▸ **WHAT NEEDS TO BE DONE**
Reproduce, word for word, all of the records; the pictures stay out.

(RECORDS SHOWN Opens)

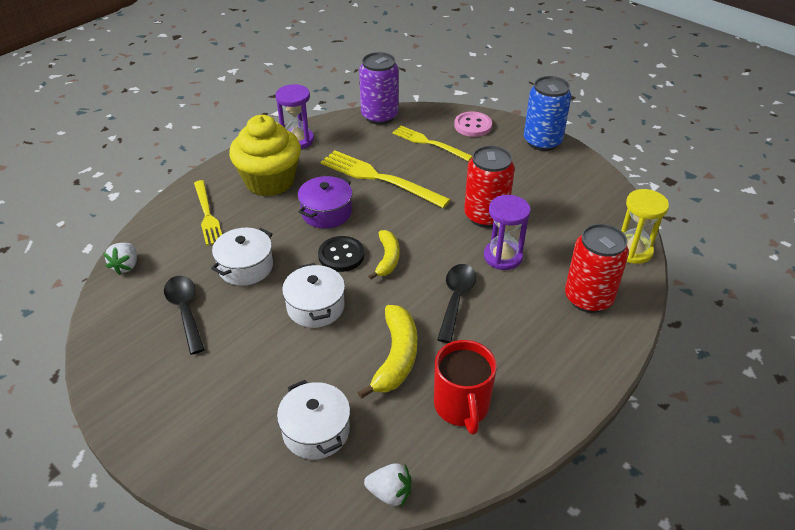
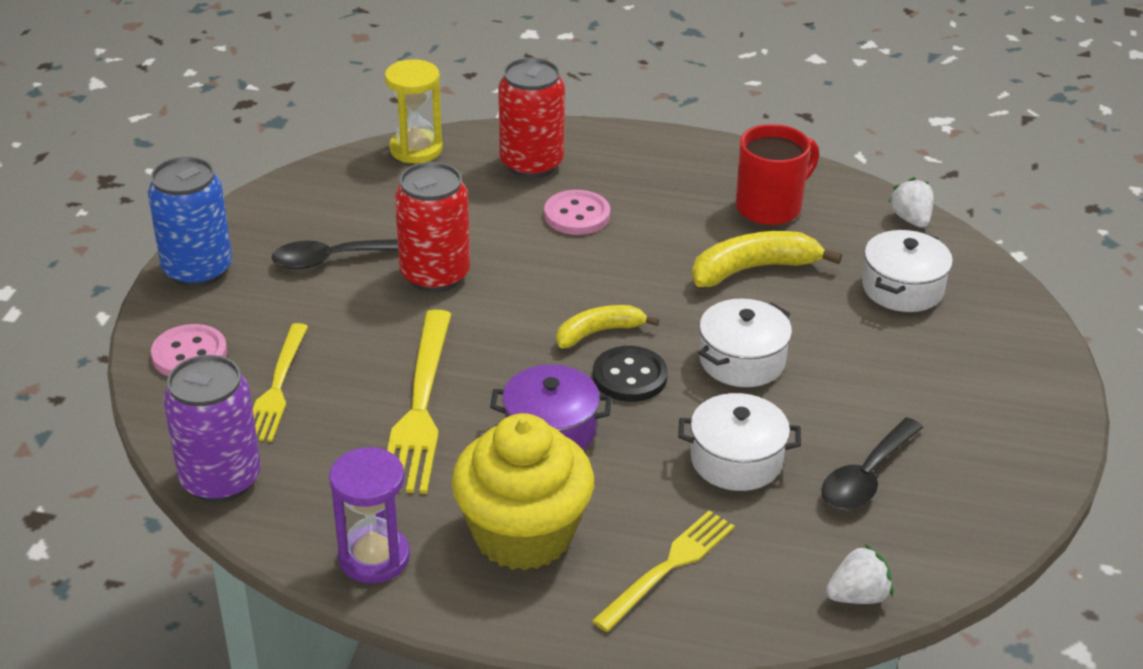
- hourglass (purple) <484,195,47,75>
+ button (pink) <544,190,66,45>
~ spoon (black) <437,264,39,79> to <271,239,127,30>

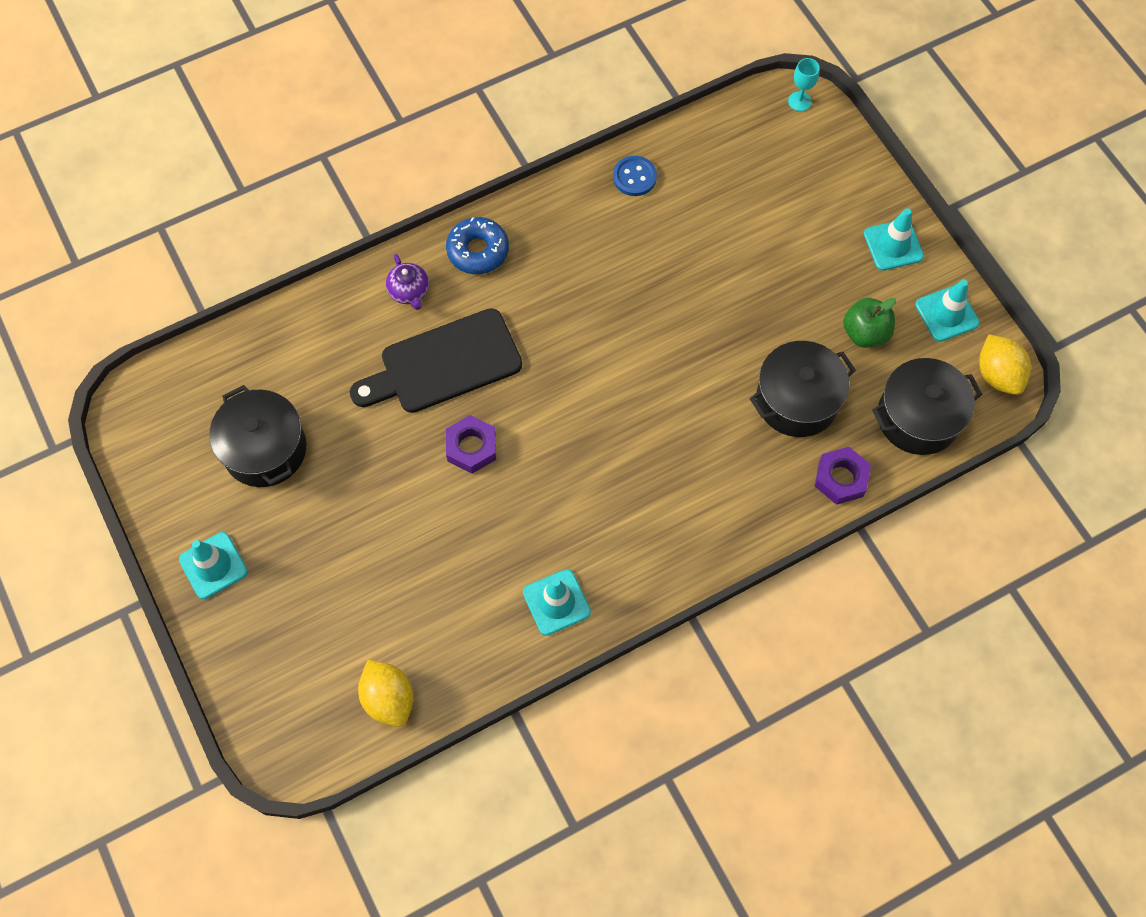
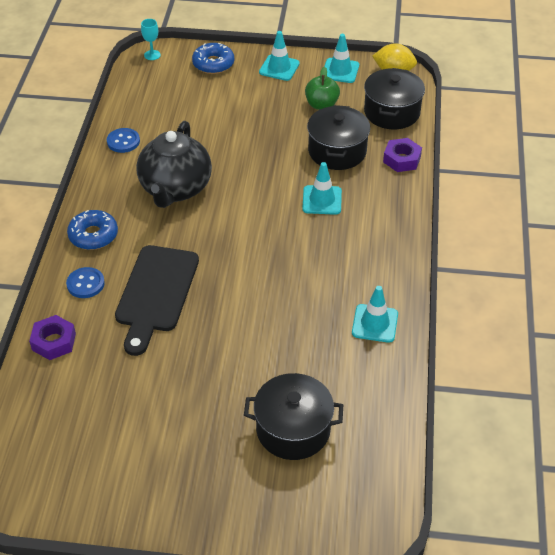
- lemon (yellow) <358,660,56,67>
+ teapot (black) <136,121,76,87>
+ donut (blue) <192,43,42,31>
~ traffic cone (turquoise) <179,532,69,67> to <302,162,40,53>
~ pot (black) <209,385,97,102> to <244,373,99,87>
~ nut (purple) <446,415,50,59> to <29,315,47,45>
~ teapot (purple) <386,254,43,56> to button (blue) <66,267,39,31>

(RECORDS SHOWN Closes)

▸ **TASK OUTPUT**
- hourglass (purple) <484,195,47,75>
+ button (pink) <544,190,66,45>
~ spoon (black) <437,264,39,79> to <271,239,127,30>

- lemon (yellow) <358,660,56,67>
+ teapot (black) <136,121,76,87>
+ donut (blue) <192,43,42,31>
~ traffic cone (turquoise) <179,532,69,67> to <302,162,40,53>
~ pot (black) <209,385,97,102> to <244,373,99,87>
~ nut (purple) <446,415,50,59> to <29,315,47,45>
~ teapot (purple) <386,254,43,56> to button (blue) <66,267,39,31>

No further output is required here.